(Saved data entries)
====
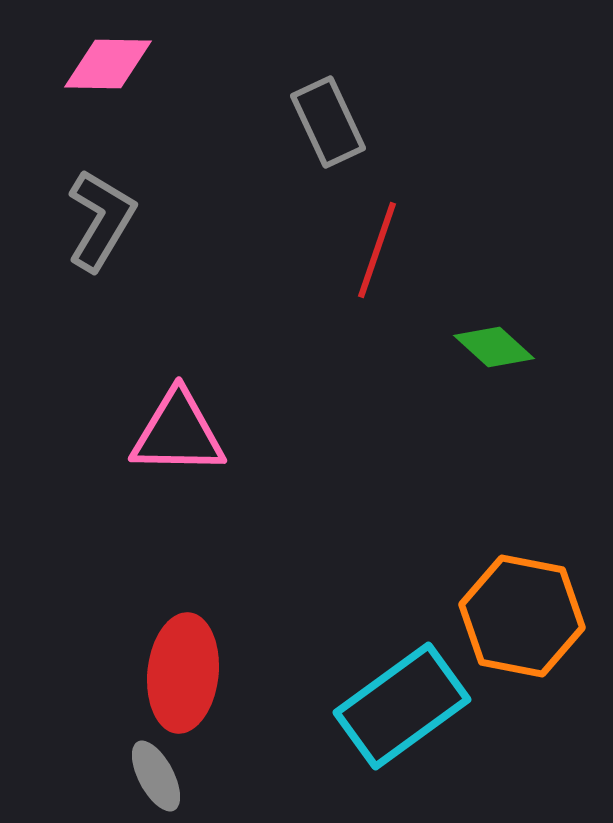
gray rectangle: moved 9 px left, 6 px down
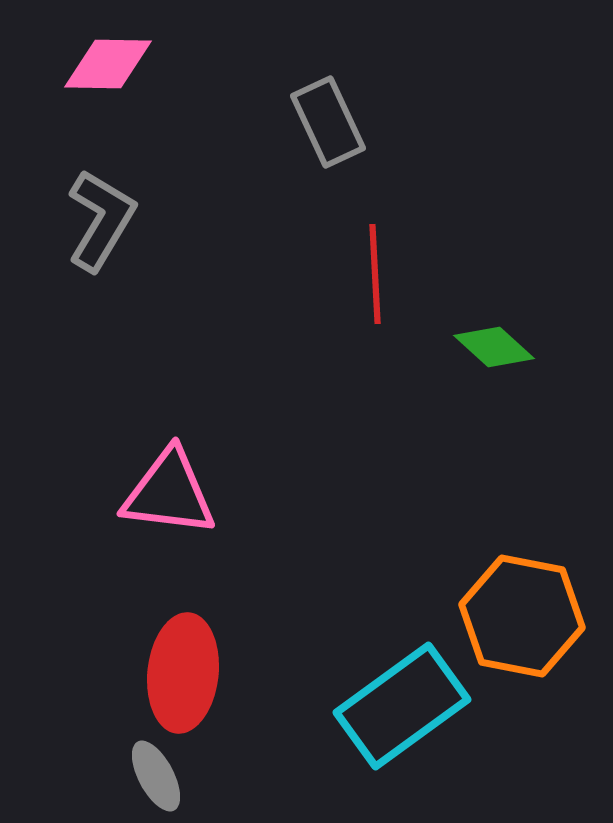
red line: moved 2 px left, 24 px down; rotated 22 degrees counterclockwise
pink triangle: moved 9 px left, 60 px down; rotated 6 degrees clockwise
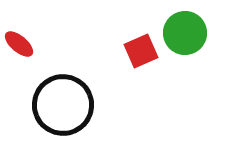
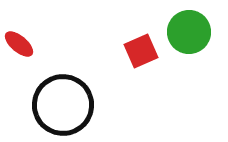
green circle: moved 4 px right, 1 px up
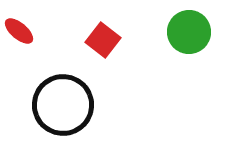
red ellipse: moved 13 px up
red square: moved 38 px left, 11 px up; rotated 28 degrees counterclockwise
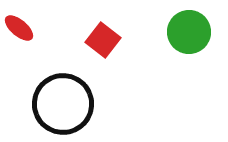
red ellipse: moved 3 px up
black circle: moved 1 px up
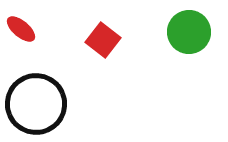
red ellipse: moved 2 px right, 1 px down
black circle: moved 27 px left
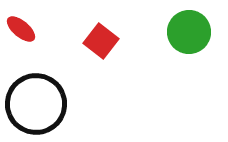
red square: moved 2 px left, 1 px down
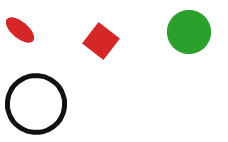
red ellipse: moved 1 px left, 1 px down
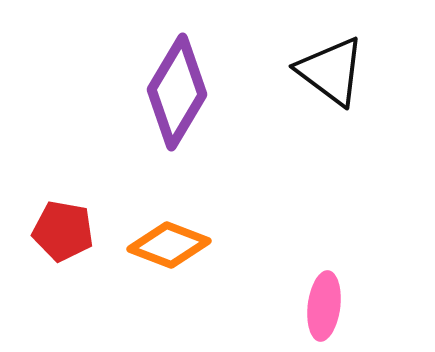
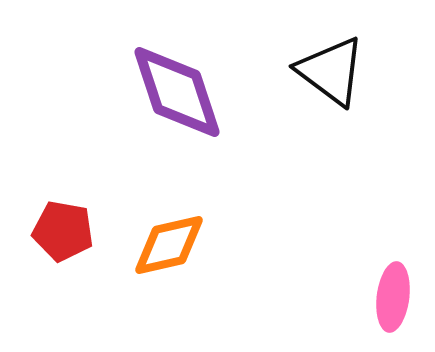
====
__Work required__. Rewrite the part of the items that opens with the line containing "red line: moved" and runs through the end of the items, swapping "ellipse" for "oval" and leaving everything else unchanged. Leave the pictures out of your answer.

__Result of this exercise__.
red line: moved 2 px left, 24 px down; rotated 22 degrees counterclockwise
pink triangle: moved 9 px left, 60 px down; rotated 6 degrees clockwise
green circle: moved 4 px right, 1 px up
red oval: moved 13 px up
red square: moved 38 px left, 11 px up; rotated 28 degrees counterclockwise
red oval: moved 3 px up
black circle: moved 1 px up
red oval: moved 2 px right, 1 px down
black circle: moved 27 px left
red square: moved 2 px left, 1 px down
red oval: moved 1 px left, 1 px down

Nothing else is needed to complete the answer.